• **Task brief**
Transcribe all the records exactly and omit any images they hold.

Aerial feature coordinate data

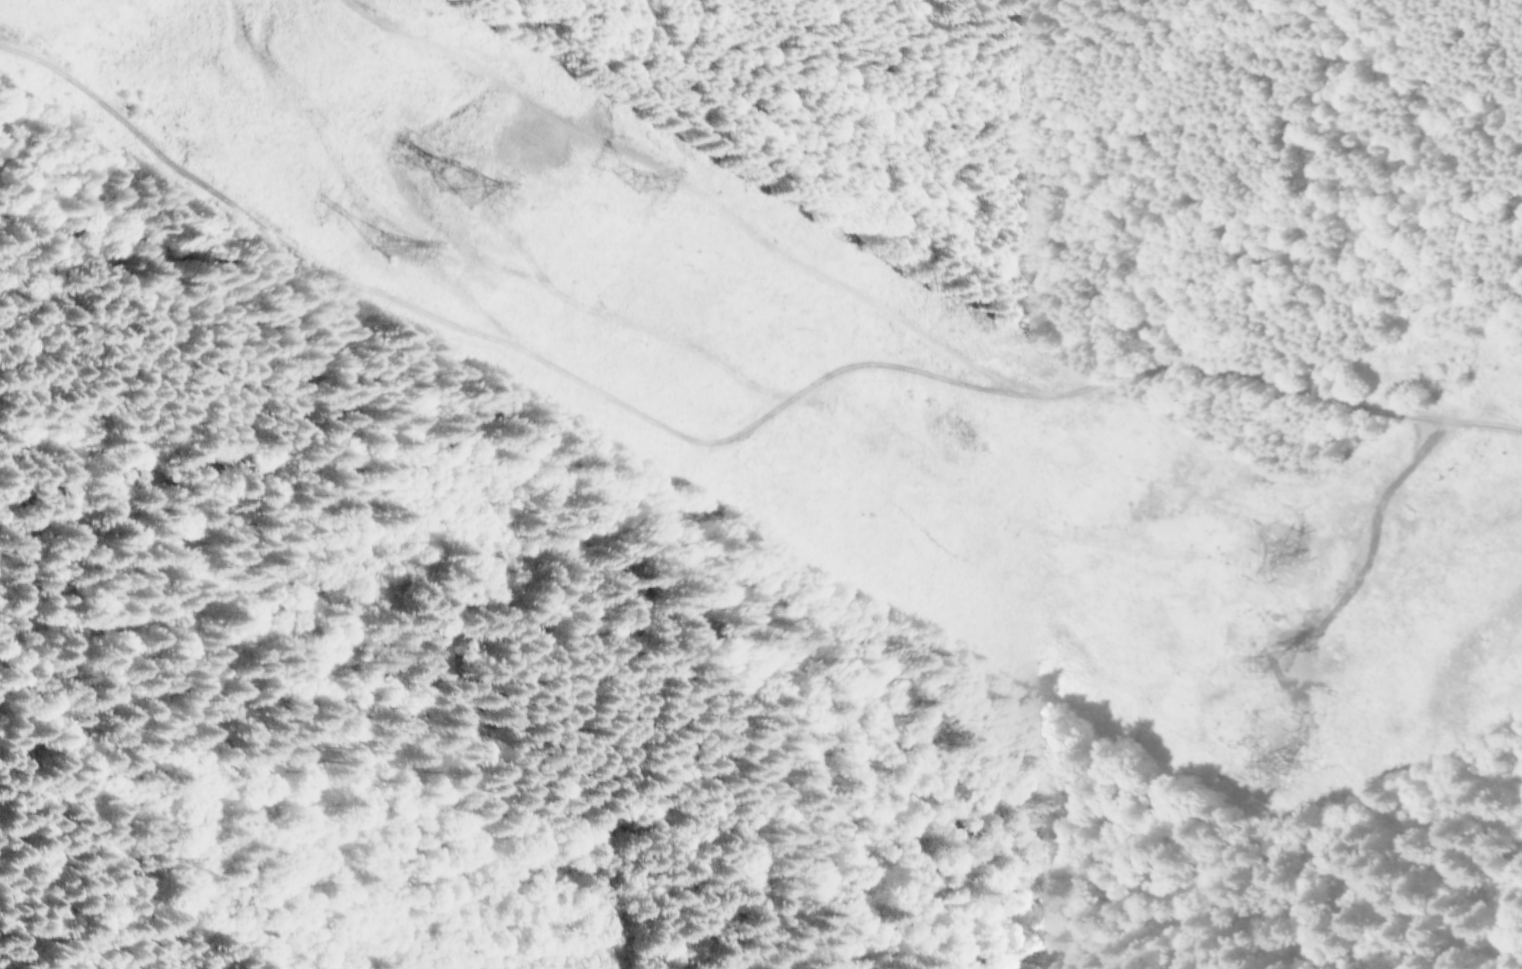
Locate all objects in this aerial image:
power tower: (410, 154)
power tower: (637, 180)
power tower: (380, 242)
road: (722, 436)
power tower: (1278, 553)
power tower: (1267, 657)
power tower: (1272, 763)

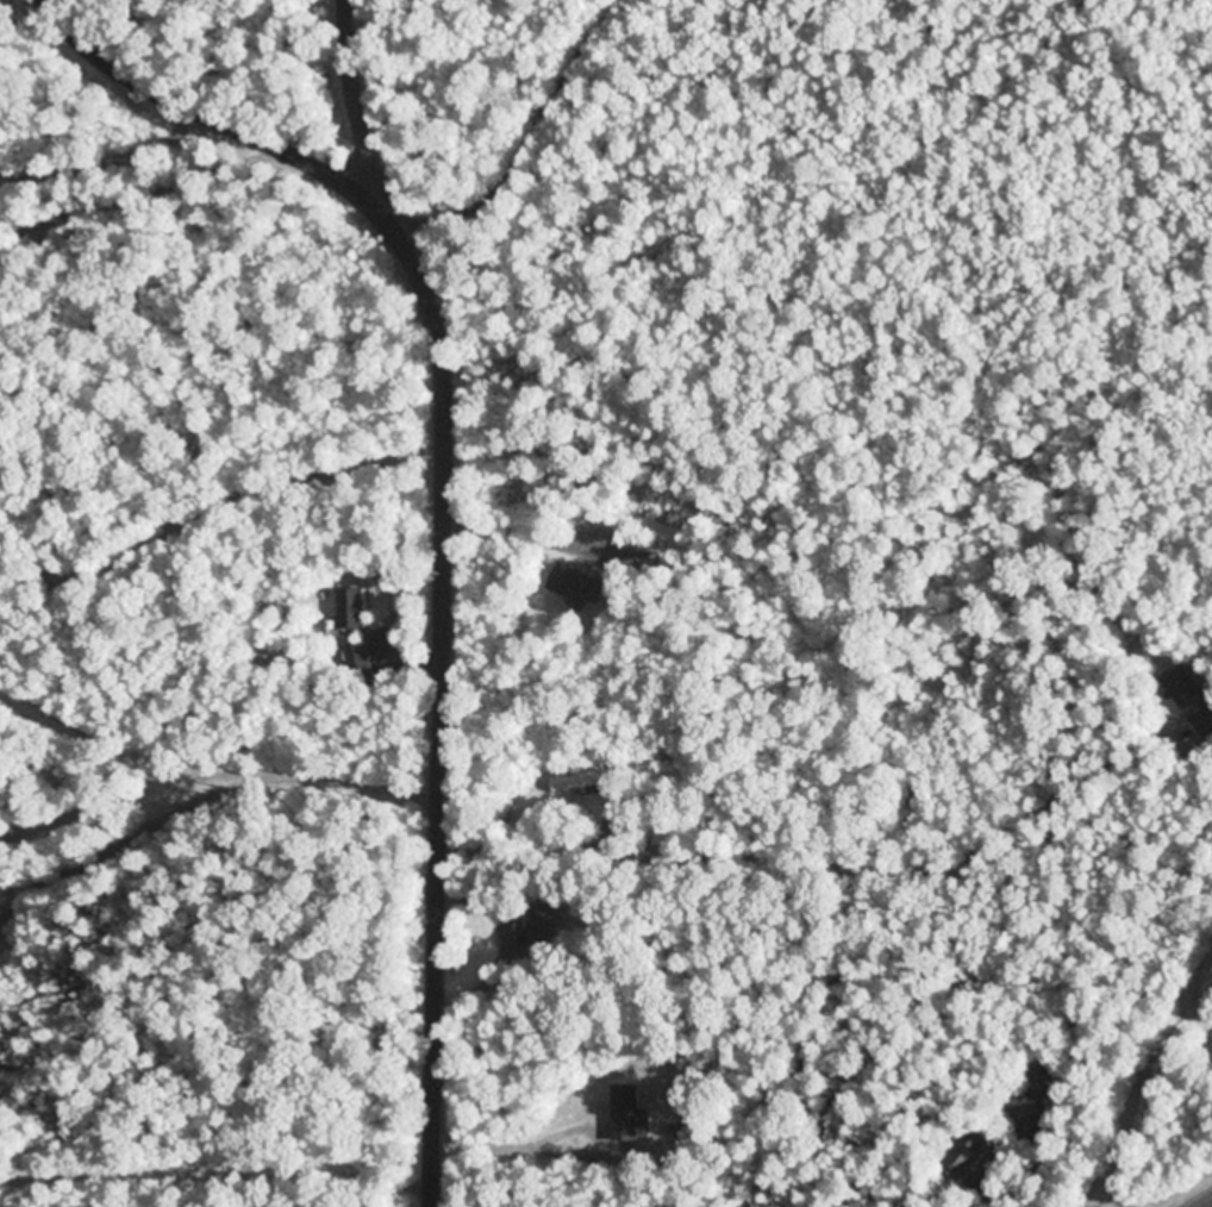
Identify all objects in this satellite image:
road: (381, 136)
road: (447, 504)
building: (574, 583)
building: (351, 609)
building: (356, 655)
building: (1190, 699)
building: (583, 780)
building: (544, 923)
building: (1211, 1043)
building: (1036, 1098)
building: (628, 1115)
road: (1013, 1138)
building: (962, 1156)
road: (1088, 1164)
road: (1174, 1183)
road: (414, 1191)
road: (1211, 1206)

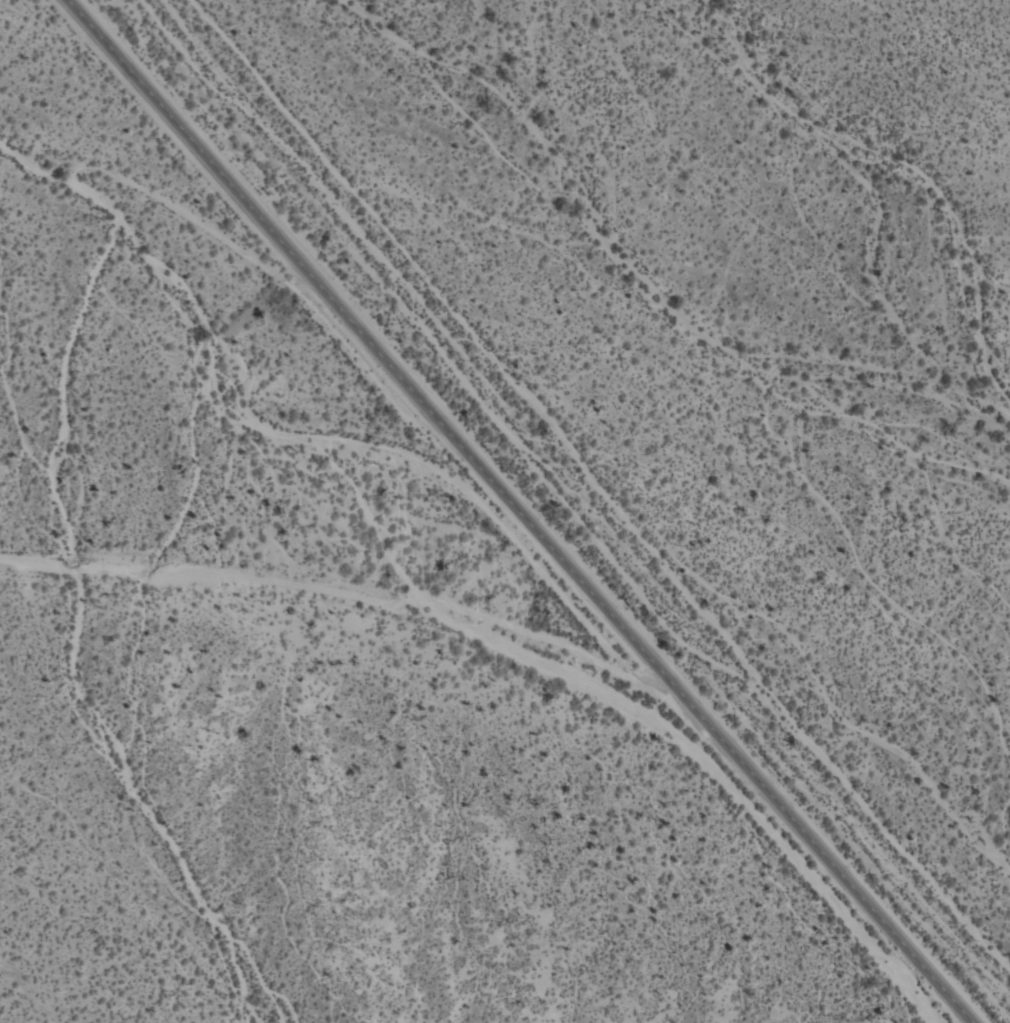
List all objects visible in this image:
road: (519, 511)
road: (346, 591)

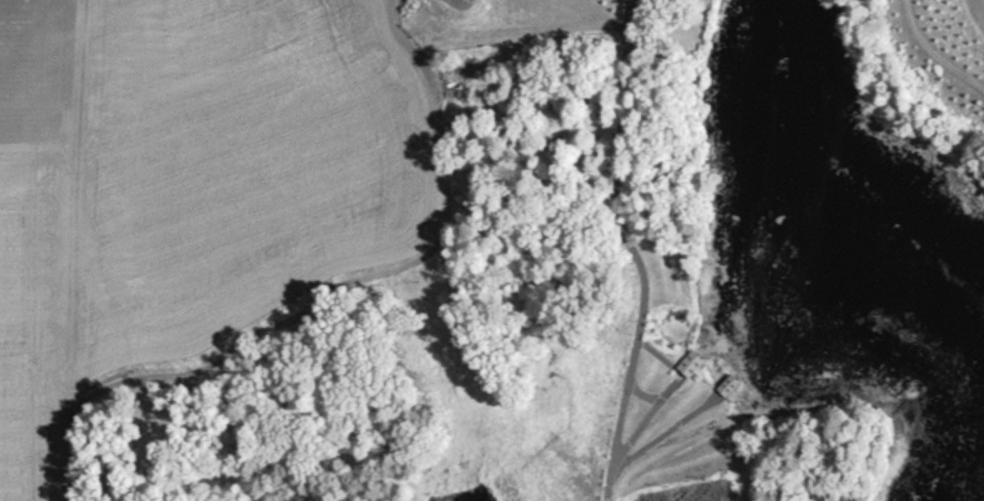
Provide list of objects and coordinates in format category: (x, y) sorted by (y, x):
building: (416, 9)
building: (687, 360)

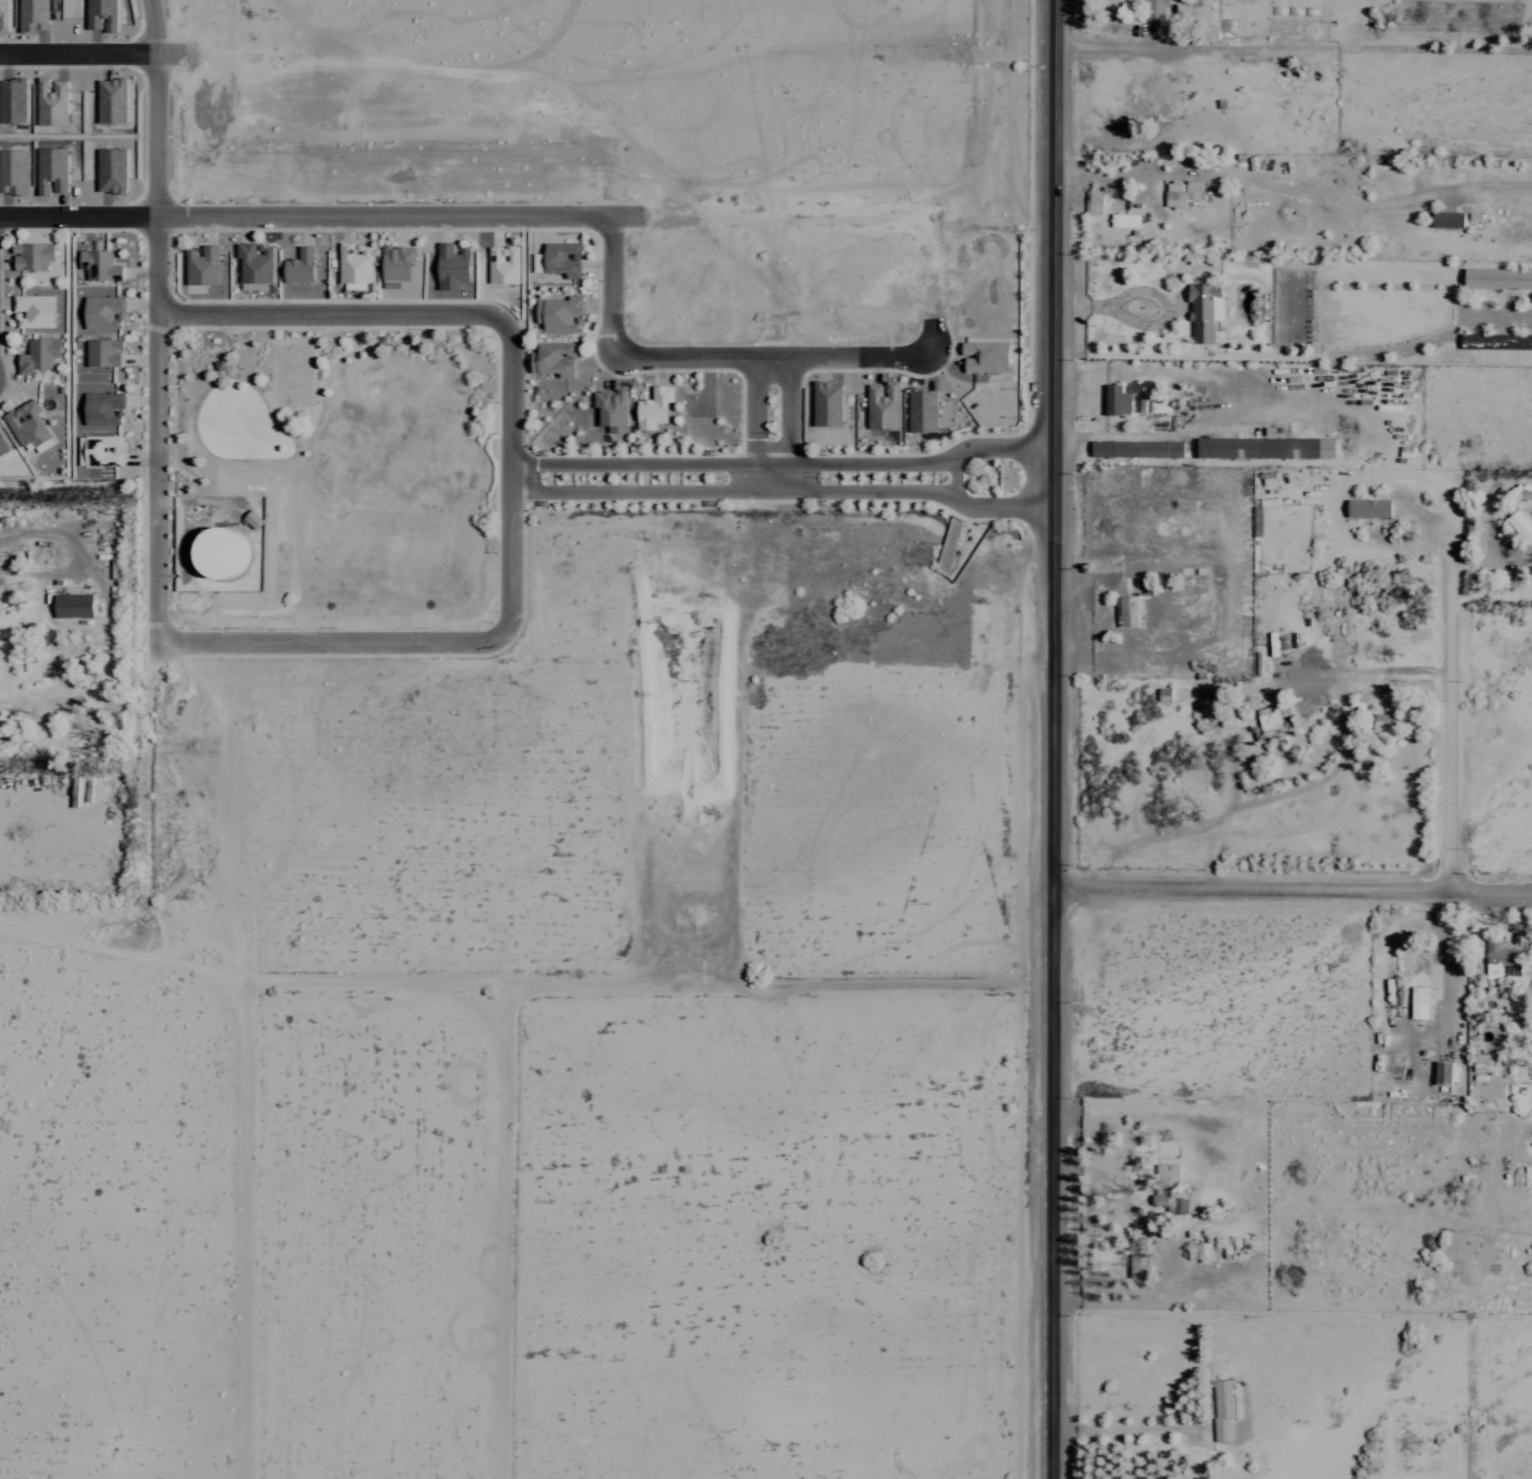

• **Completed task**
Locate all objects in this aerial image:
power tower: (410, 154)
power tower: (637, 180)
power tower: (380, 242)
road: (722, 436)
power tower: (1278, 553)
power tower: (1267, 657)
power tower: (1272, 763)

Identify all objects in this satellite image:
road: (381, 136)
road: (447, 504)
building: (574, 583)
building: (351, 609)
building: (356, 655)
building: (1190, 699)
building: (583, 780)
building: (544, 923)
building: (1211, 1043)
building: (1036, 1098)
building: (628, 1115)
road: (1013, 1138)
building: (962, 1156)
road: (1088, 1164)
road: (1174, 1183)
road: (414, 1191)
road: (1211, 1206)

List all objects visible in this image:
road: (519, 511)
road: (346, 591)

Provide list of objects and coordinates in format category: (x, y) sorted by (y, x):
building: (416, 9)
building: (687, 360)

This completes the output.